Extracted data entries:
▼
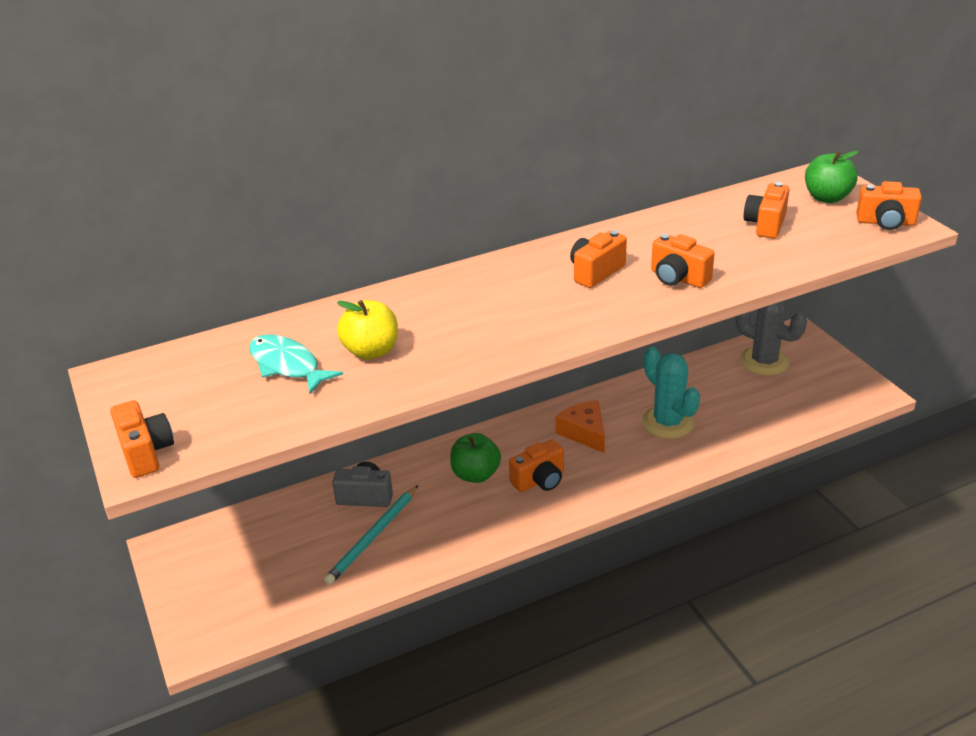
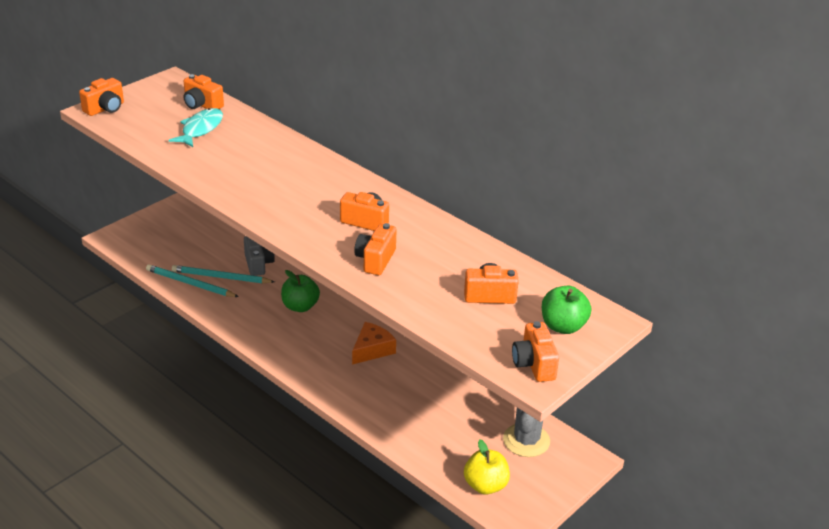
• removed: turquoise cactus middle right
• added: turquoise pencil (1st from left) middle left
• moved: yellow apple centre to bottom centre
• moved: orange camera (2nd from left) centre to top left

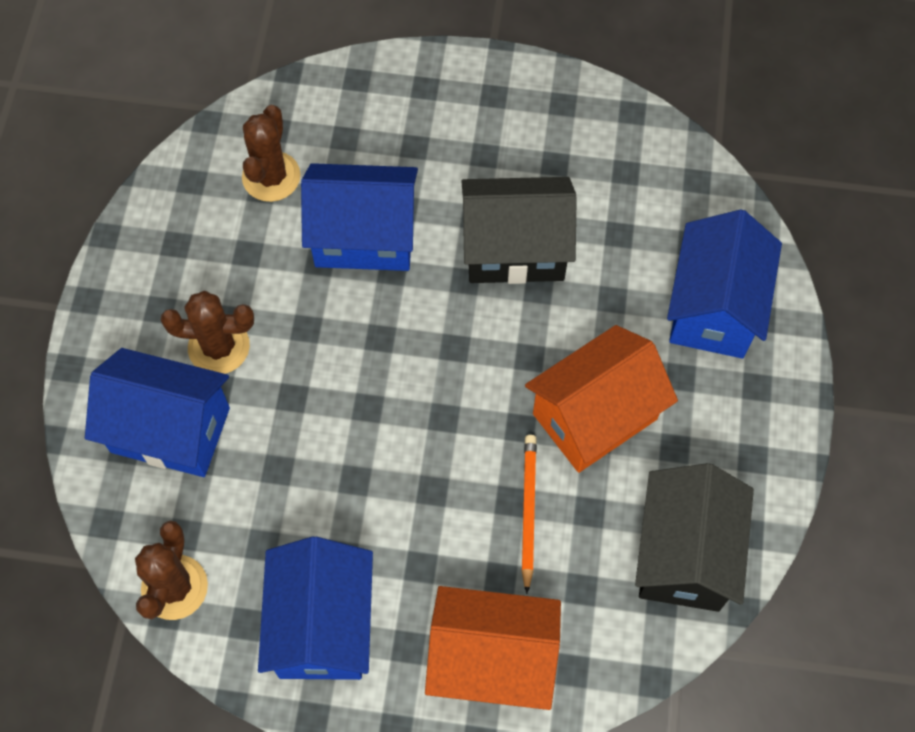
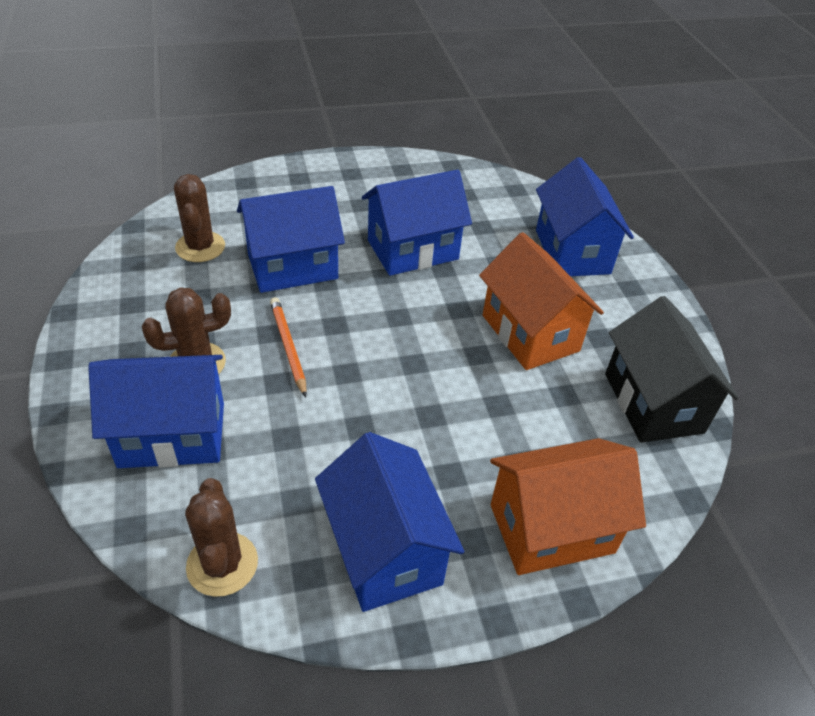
• moved: orange pencil bottom centre to centre
• recoloured: black house (1st from left) top centre to blue house (4th from left) top centre
• turned: orange house (2nd from left in the first image) centre = centre 60 degrees counterclockwise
▲
ASSIGNMENT: Would you return the records exactly as written, minus any image?

REPLY:
• removed: turquoise cactus middle right
• added: turquoise pencil (1st from left) middle left
• moved: yellow apple centre to bottom centre
• moved: orange camera (2nd from left) centre to top left

• moved: orange pencil bottom centre to centre
• recoloured: black house (1st from left) top centre to blue house (4th from left) top centre
• turned: orange house (2nd from left in the first image) centre = centre 60 degrees counterclockwise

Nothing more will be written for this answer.